Problem statement:
Give only a number in reply. It should be how many lines in the records contain the string "yellow".

(Stored data)
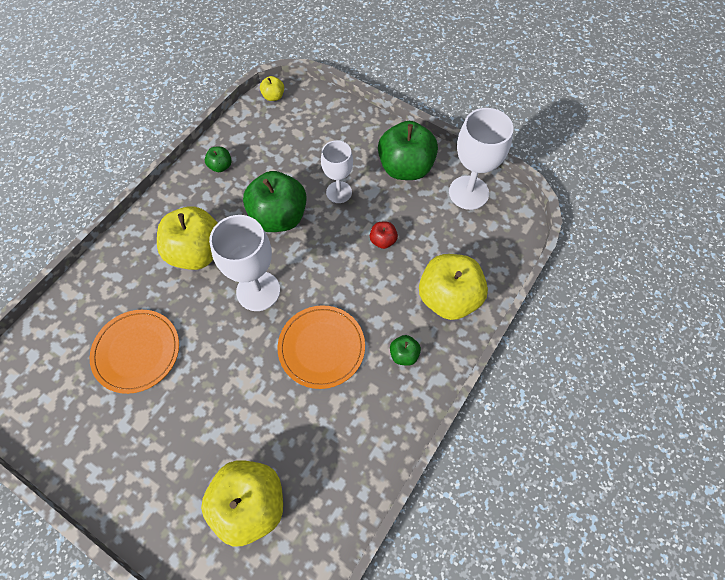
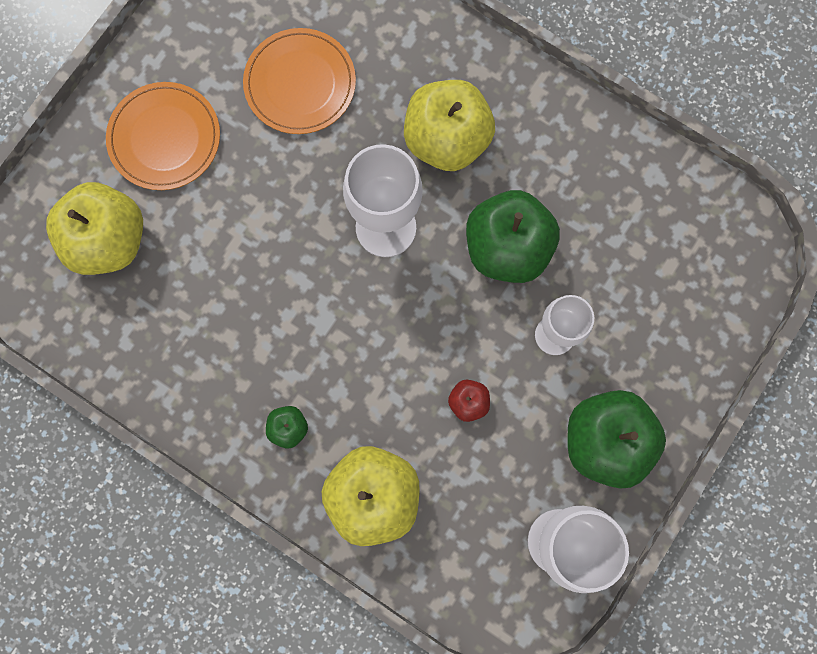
camera: 90 degrees right, 15 degrees up
(220, 166) = (597, 155): green apple -> none
(273, 96) = (744, 224): yellow apple -> none
(321, 347) = (301, 317): orange plate -> orange plate (164, 138)

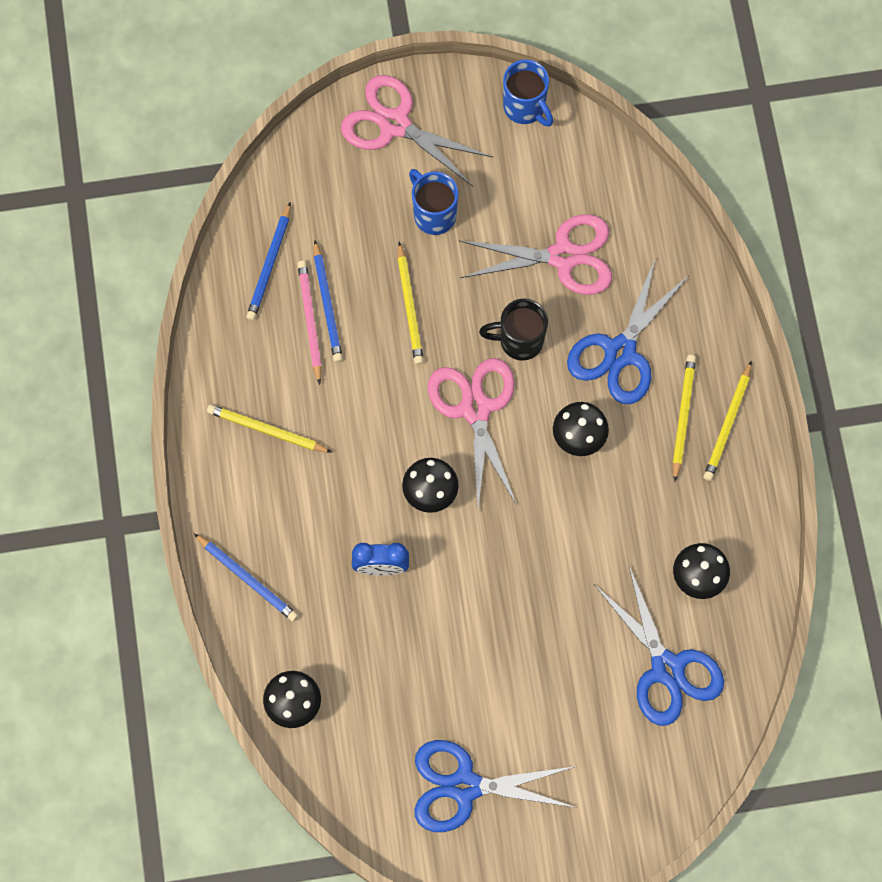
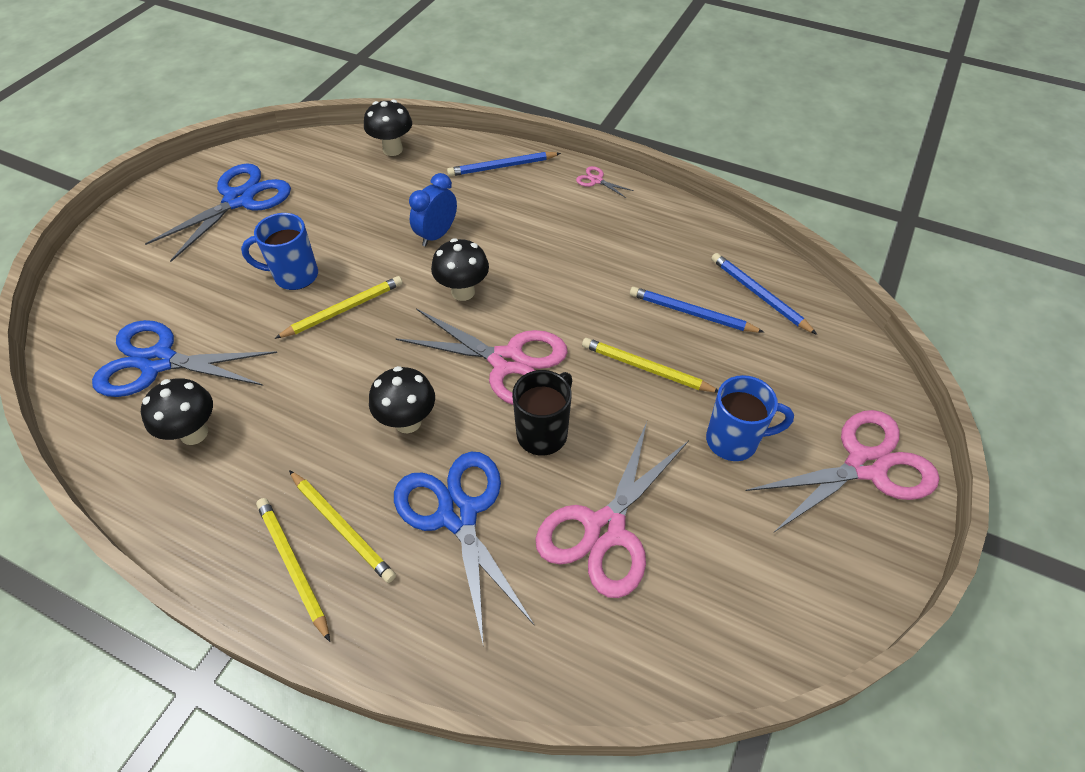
camera: 125 degrees right, 20 degrees down
(208, 478) = (596, 180): none -> pink scissors
(267, 430) = (606, 226): yellow pencil -> yellow pencil (343, 310)
(310, 321) = (684, 295): pink pencil -> none
(525, 108) = (823, 611): blue mug -> blue mug (294, 276)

Solution for this exercise:
2